Excerpts from a dataset
──────────
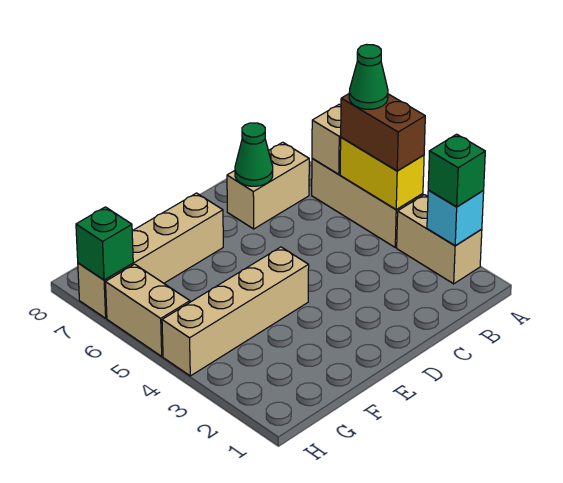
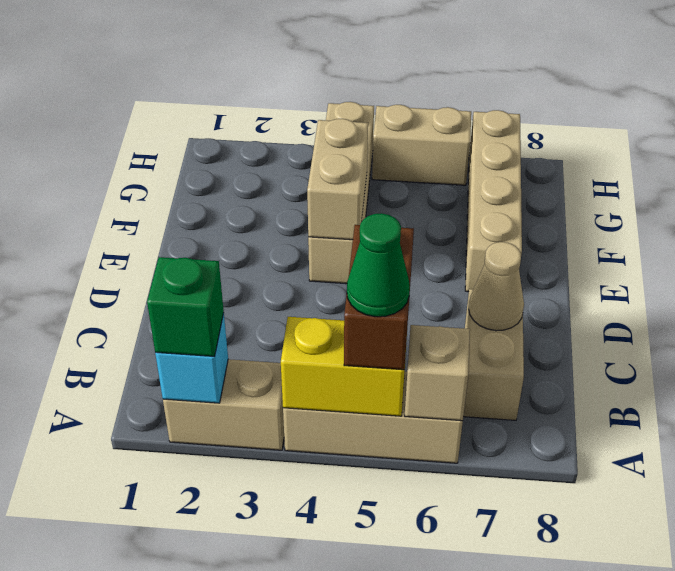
brown brick A4:A5 level 3 -> brown brick A5:B5 level 3
green cone C7 level 2 -> tan cone C7 level 2
none -> tan brick E4:F4 level 2
green brick H7 level 2 -> none

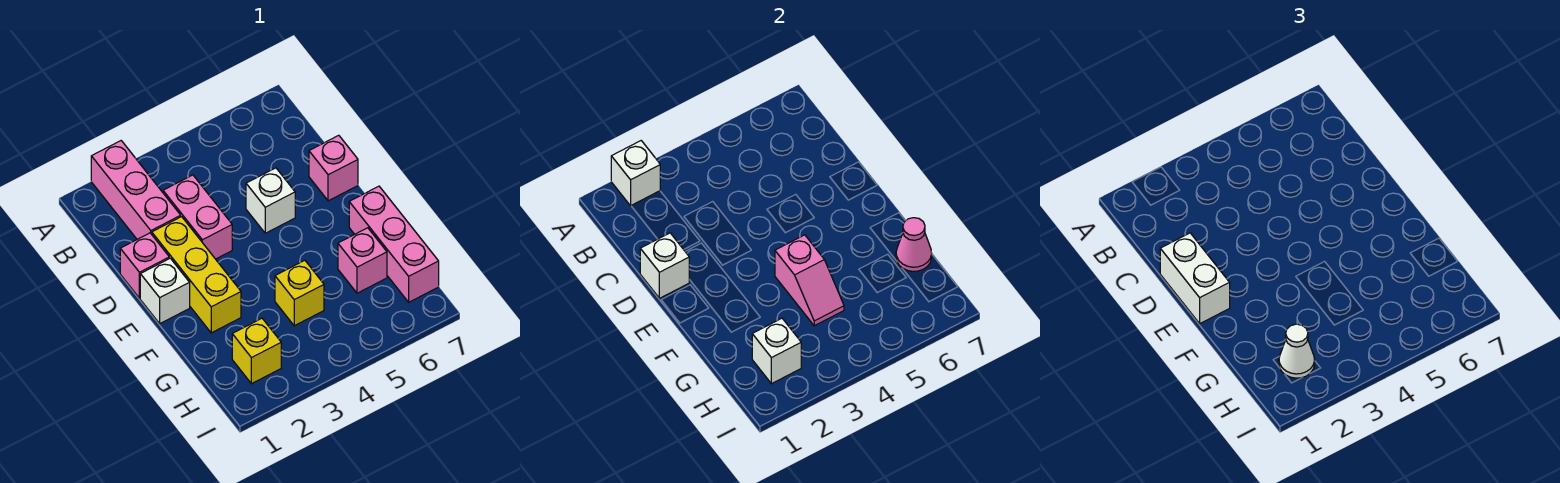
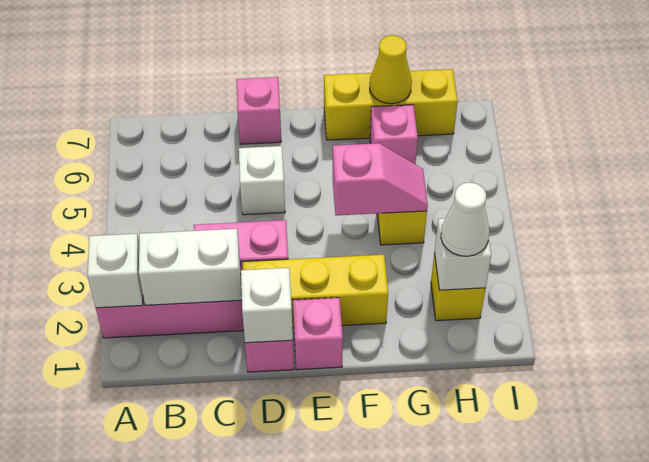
white brick D1:E1 level 3 -> white brick B2:C2 level 2
white brick E1 level 1 -> pink brick E1 level 1
pink brick F7:H7 level 1 -> yellow brick F7:H7 level 1
pink cone G7 level 2 -> yellow cone G7 level 2

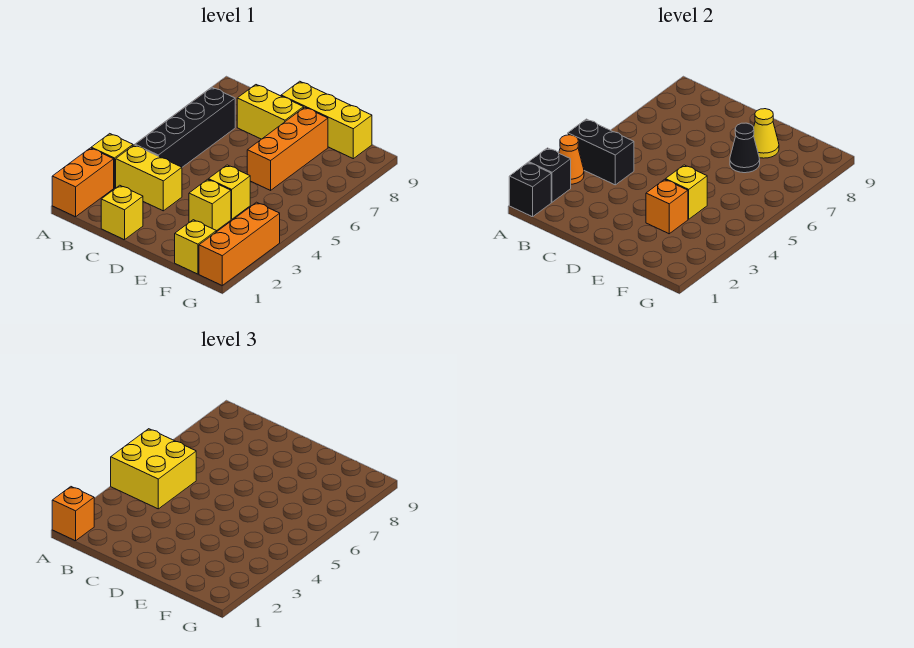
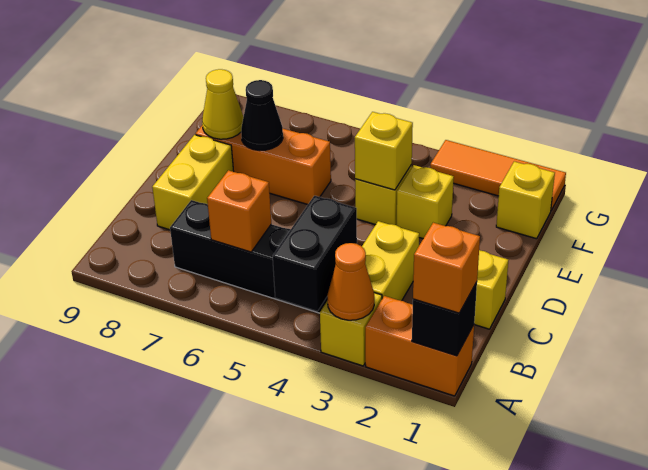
black brick A2 level 2 -> none
yellow brick A4:B5 level 3 -> none
yellow brick D9:F9 level 1 -> none
orange brick E3 level 2 -> orange brick B6 level 2
orange brick G1:G3 level 1 -> orange tile G1:G3 level 1

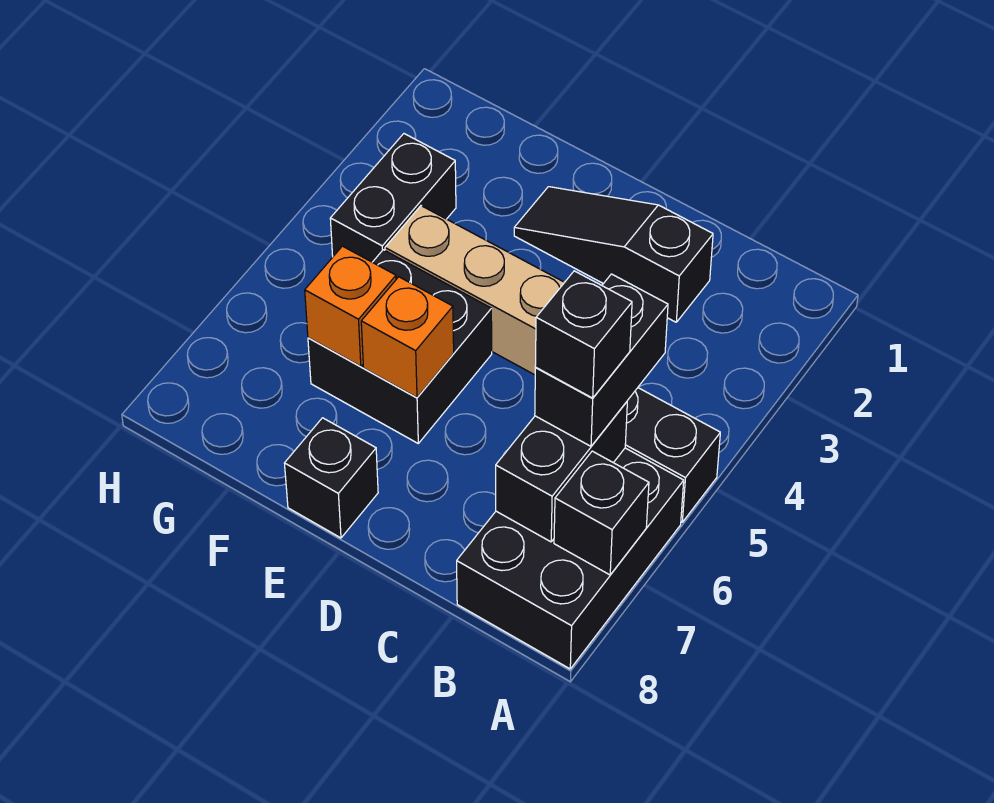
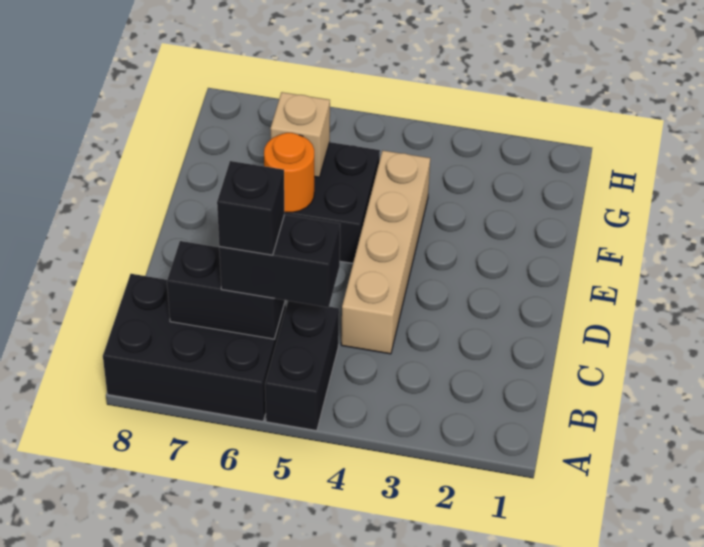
black brick A7 level 2 -> none
black slope C2:E2 level 1 top C -> none
orange brick E6 level 2 -> orange round brick E6 level 2
black brick E8 level 1 -> none
orange brick F6 level 2 -> tan brick F6 level 2
black brick G3:G4 level 1 -> none

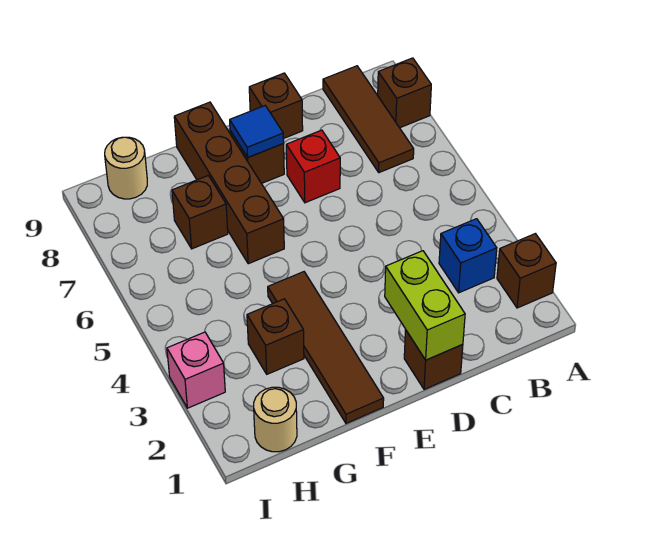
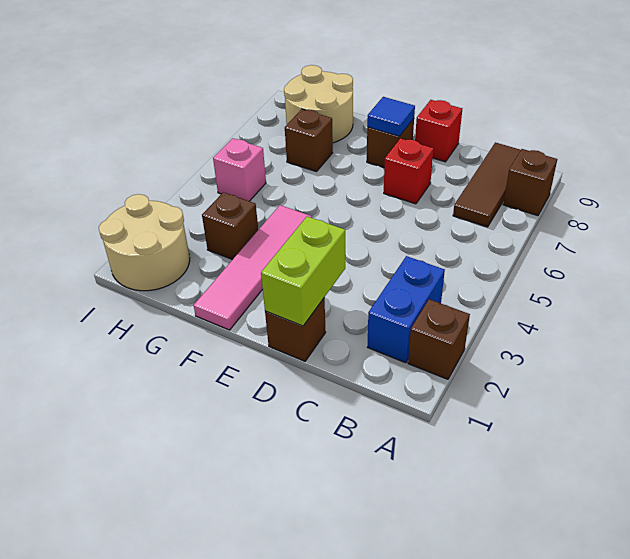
blue brick B3 level 1 -> blue brick B2:B3 level 1
brown brick D9 level 1 -> red brick D9 level 1
brown tile F1:F4 level 1 -> pink tile F1:F4 level 1
brown brick F6:F9 level 1 -> none
tan round brick H1 level 1 -> tan round brick H1:I2 level 1
tan round brick H9 level 1 -> tan round brick G8:H9 level 1
pink brick I3 level 1 -> pink brick H5 level 1

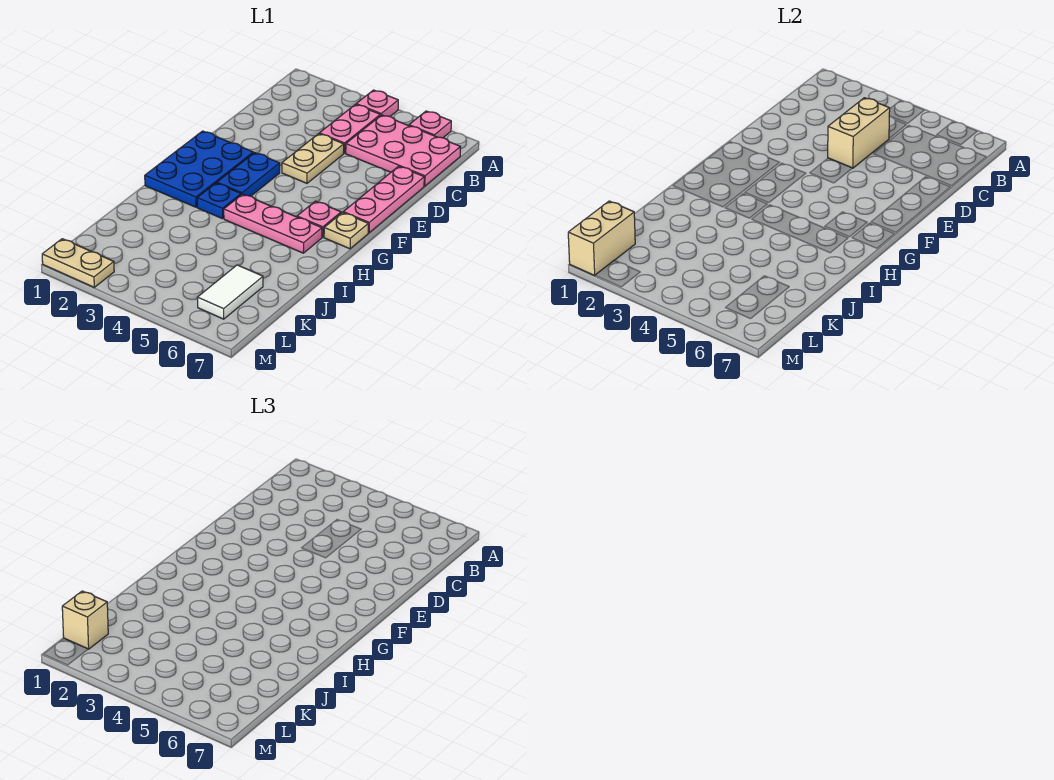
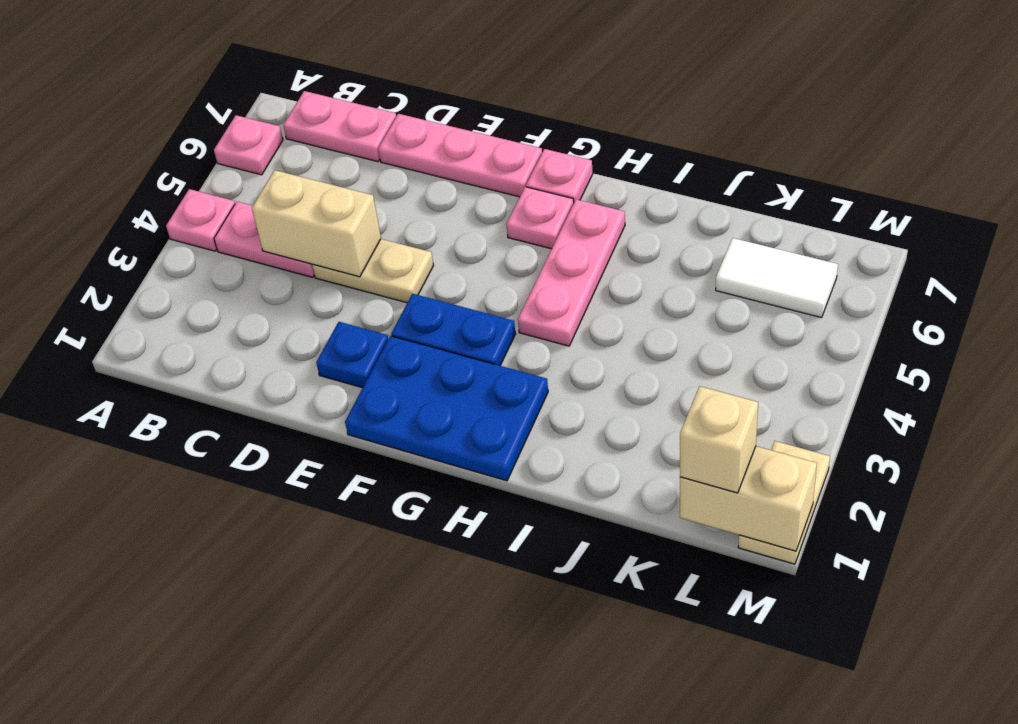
pink plate B5:C7 level 1 -> pink plate B7:C7 level 1
tan plate G7 level 1 -> pink plate G7 level 1
blue plate H3 level 1 -> blue plate E2 level 1

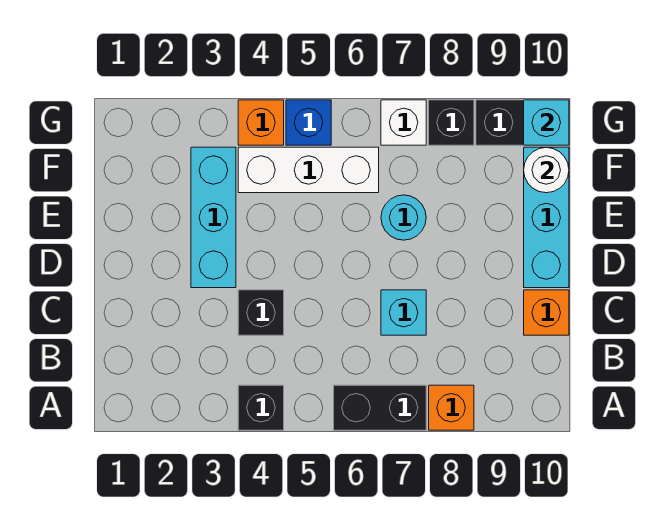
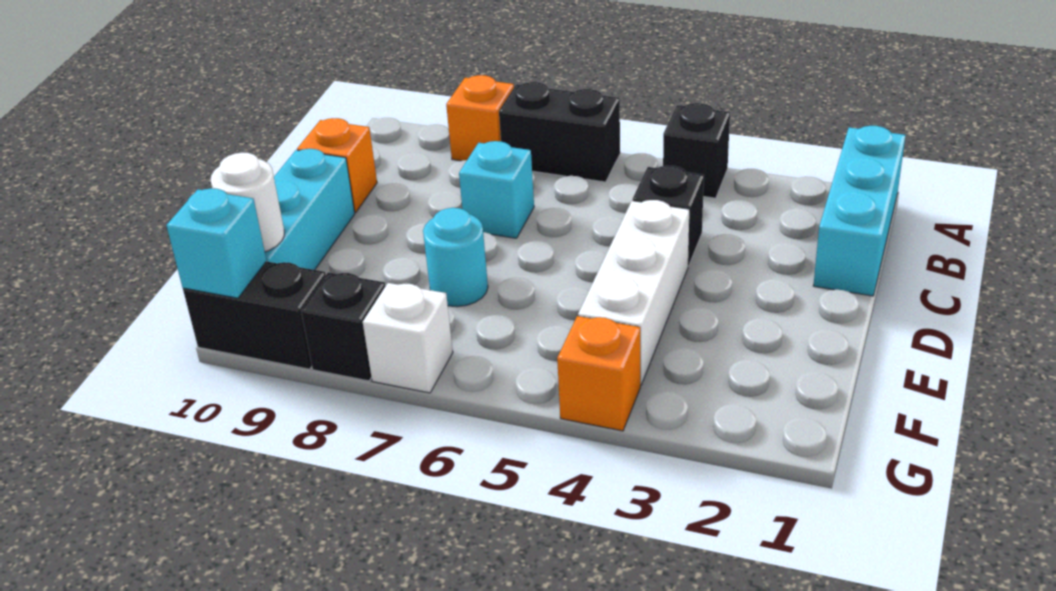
cyan brick D3:F3 level 1 -> cyan brick A1:C1 level 1
white brick F4:F6 level 1 -> white brick D4:F4 level 1
blue brick G5 level 1 -> none

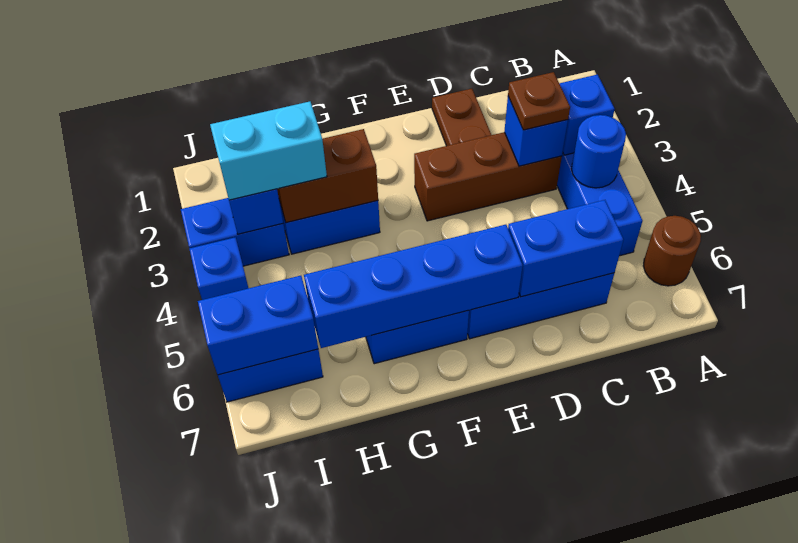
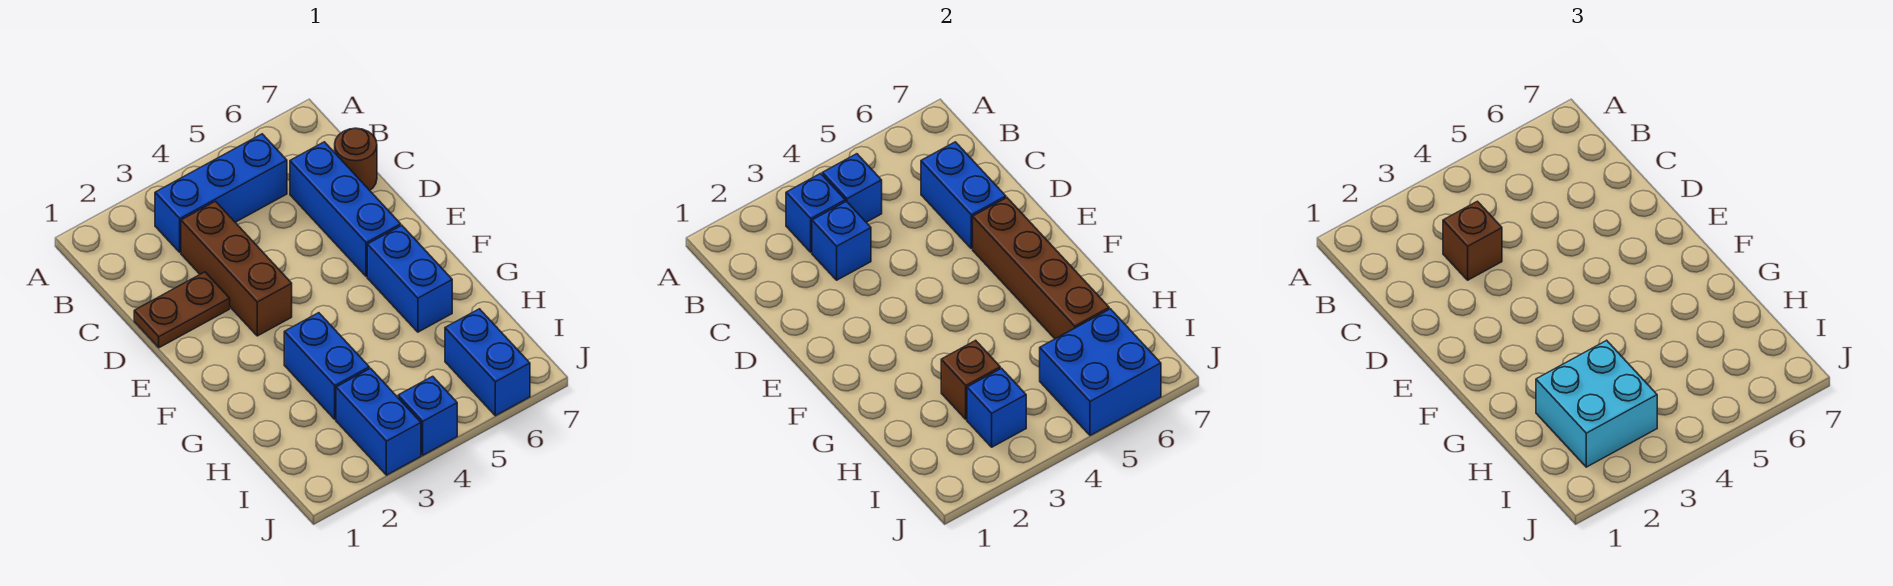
brown round brick A6 level 1 -> brown round brick C7 level 1
blue round brick B4 level 2 -> blue brick B4 level 2
brown plate C3 level 3 -> brown brick C3 level 3
blue brick E6:H6 level 2 -> brown brick E6:H6 level 2
brown brick G3:H3 level 2 -> brown brick H3 level 2
cyan brick H3:I3 level 3 -> cyan brick H2:I3 level 3
blue brick I6:J6 level 2 -> blue brick I5:J6 level 2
──────────
● Your task
The answer should be the records above, unchanged, with the pictures omitted.

● Solution to this problem
brown brick A4:A5 level 3 -> brown brick A5:B5 level 3
green cone C7 level 2 -> tan cone C7 level 2
none -> tan brick E4:F4 level 2
green brick H7 level 2 -> none

white brick D1:E1 level 3 -> white brick B2:C2 level 2
white brick E1 level 1 -> pink brick E1 level 1
pink brick F7:H7 level 1 -> yellow brick F7:H7 level 1
pink cone G7 level 2 -> yellow cone G7 level 2

black brick A2 level 2 -> none
yellow brick A4:B5 level 3 -> none
yellow brick D9:F9 level 1 -> none
orange brick E3 level 2 -> orange brick B6 level 2
orange brick G1:G3 level 1 -> orange tile G1:G3 level 1

black brick A7 level 2 -> none
black slope C2:E2 level 1 top C -> none
orange brick E6 level 2 -> orange round brick E6 level 2
black brick E8 level 1 -> none
orange brick F6 level 2 -> tan brick F6 level 2
black brick G3:G4 level 1 -> none

blue brick B3 level 1 -> blue brick B2:B3 level 1
brown brick D9 level 1 -> red brick D9 level 1
brown tile F1:F4 level 1 -> pink tile F1:F4 level 1
brown brick F6:F9 level 1 -> none
tan round brick H1 level 1 -> tan round brick H1:I2 level 1
tan round brick H9 level 1 -> tan round brick G8:H9 level 1
pink brick I3 level 1 -> pink brick H5 level 1

pink plate B5:C7 level 1 -> pink plate B7:C7 level 1
tan plate G7 level 1 -> pink plate G7 level 1
blue plate H3 level 1 -> blue plate E2 level 1

cyan brick D3:F3 level 1 -> cyan brick A1:C1 level 1
white brick F4:F6 level 1 -> white brick D4:F4 level 1
blue brick G5 level 1 -> none

brown round brick A6 level 1 -> brown round brick C7 level 1
blue round brick B4 level 2 -> blue brick B4 level 2
brown plate C3 level 3 -> brown brick C3 level 3
blue brick E6:H6 level 2 -> brown brick E6:H6 level 2
brown brick G3:H3 level 2 -> brown brick H3 level 2
cyan brick H3:I3 level 3 -> cyan brick H2:I3 level 3
blue brick I6:J6 level 2 -> blue brick I5:J6 level 2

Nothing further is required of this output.